- [Provided information]
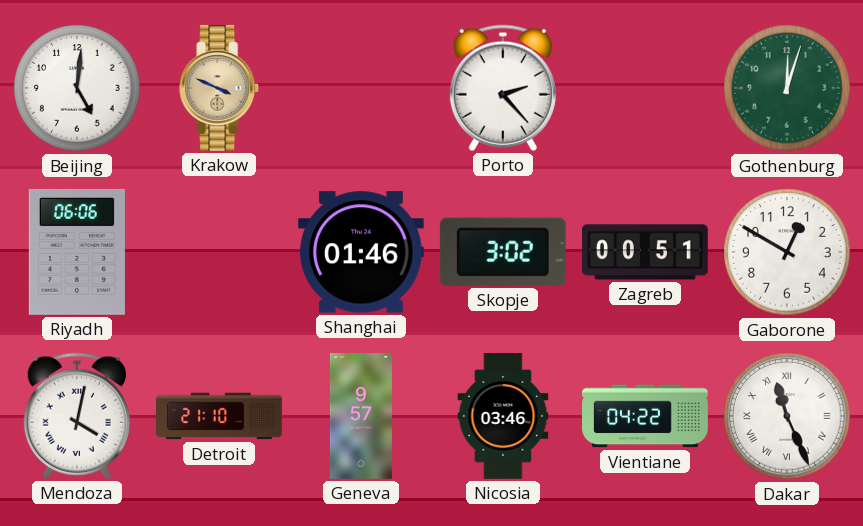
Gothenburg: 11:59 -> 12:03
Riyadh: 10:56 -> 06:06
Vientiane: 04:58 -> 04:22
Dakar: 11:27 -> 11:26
--
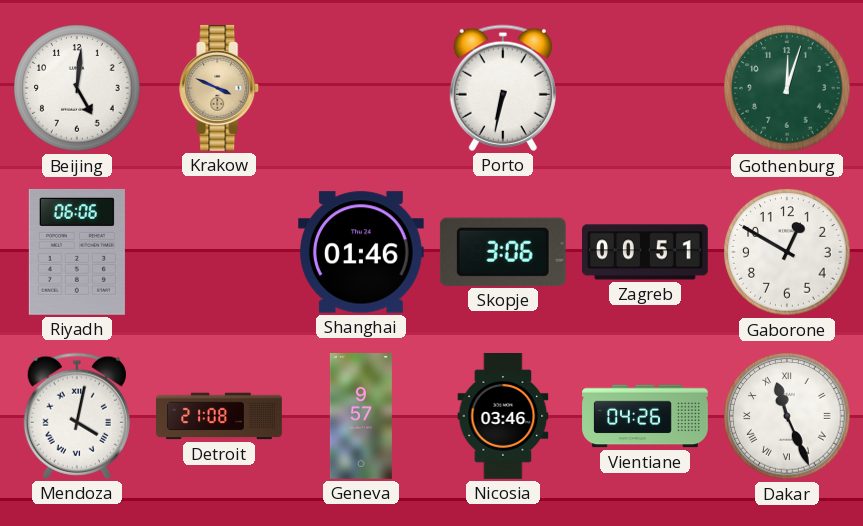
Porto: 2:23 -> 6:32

- [Task prompt]
In the records, copy out word for word every line from the one containing "Gothenburg: 11:59 -> 12:03" through the one containing "Dakar: 11:27 -> 11:26", including both of those lines.

- [Written response]
Gothenburg: 11:59 -> 12:03
Riyadh: 10:56 -> 06:06
Vientiane: 04:58 -> 04:22
Dakar: 11:27 -> 11:26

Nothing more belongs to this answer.